Begin LISTING
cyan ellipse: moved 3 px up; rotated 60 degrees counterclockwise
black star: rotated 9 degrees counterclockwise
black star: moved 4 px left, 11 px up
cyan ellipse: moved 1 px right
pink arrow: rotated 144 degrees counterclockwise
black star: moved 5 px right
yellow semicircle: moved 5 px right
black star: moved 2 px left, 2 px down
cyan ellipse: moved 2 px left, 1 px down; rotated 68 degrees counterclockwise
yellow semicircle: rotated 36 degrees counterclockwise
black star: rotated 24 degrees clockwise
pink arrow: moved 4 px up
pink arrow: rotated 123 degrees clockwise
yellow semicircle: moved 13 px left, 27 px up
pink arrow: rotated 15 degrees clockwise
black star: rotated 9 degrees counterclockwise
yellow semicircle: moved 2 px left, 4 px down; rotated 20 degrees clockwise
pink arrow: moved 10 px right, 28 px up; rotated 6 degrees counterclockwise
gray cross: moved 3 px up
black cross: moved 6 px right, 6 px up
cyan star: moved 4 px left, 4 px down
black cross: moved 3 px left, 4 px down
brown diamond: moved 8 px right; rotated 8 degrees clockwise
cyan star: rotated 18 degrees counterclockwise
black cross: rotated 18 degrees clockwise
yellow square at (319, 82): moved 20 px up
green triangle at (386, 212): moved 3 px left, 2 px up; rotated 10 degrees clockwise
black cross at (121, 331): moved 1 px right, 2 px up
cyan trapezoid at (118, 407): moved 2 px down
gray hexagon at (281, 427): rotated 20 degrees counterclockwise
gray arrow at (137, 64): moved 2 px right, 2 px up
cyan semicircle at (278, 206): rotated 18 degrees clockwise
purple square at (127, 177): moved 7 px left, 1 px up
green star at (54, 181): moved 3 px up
End LISTING
§ **WHAT TO DO**
Copy out every one of the records above, word for word, keeping their order.

§ **FINISHED TASK**
cyan ellipse: moved 3 px up; rotated 60 degrees counterclockwise
black star: rotated 9 degrees counterclockwise
black star: moved 4 px left, 11 px up
cyan ellipse: moved 1 px right
pink arrow: rotated 144 degrees counterclockwise
black star: moved 5 px right
yellow semicircle: moved 5 px right
black star: moved 2 px left, 2 px down
cyan ellipse: moved 2 px left, 1 px down; rotated 68 degrees counterclockwise
yellow semicircle: rotated 36 degrees counterclockwise
black star: rotated 24 degrees clockwise
pink arrow: moved 4 px up
pink arrow: rotated 123 degrees clockwise
yellow semicircle: moved 13 px left, 27 px up
pink arrow: rotated 15 degrees clockwise
black star: rotated 9 degrees counterclockwise
yellow semicircle: moved 2 px left, 4 px down; rotated 20 degrees clockwise
pink arrow: moved 10 px right, 28 px up; rotated 6 degrees counterclockwise
gray cross: moved 3 px up
black cross: moved 6 px right, 6 px up
cyan star: moved 4 px left, 4 px down
black cross: moved 3 px left, 4 px down
brown diamond: moved 8 px right; rotated 8 degrees clockwise
cyan star: rotated 18 degrees counterclockwise
black cross: rotated 18 degrees clockwise
yellow square at (319, 82): moved 20 px up
green triangle at (386, 212): moved 3 px left, 2 px up; rotated 10 degrees clockwise
black cross at (121, 331): moved 1 px right, 2 px up
cyan trapezoid at (118, 407): moved 2 px down
gray hexagon at (281, 427): rotated 20 degrees counterclockwise
gray arrow at (137, 64): moved 2 px right, 2 px up
cyan semicircle at (278, 206): rotated 18 degrees clockwise
purple square at (127, 177): moved 7 px left, 1 px up
green star at (54, 181): moved 3 px up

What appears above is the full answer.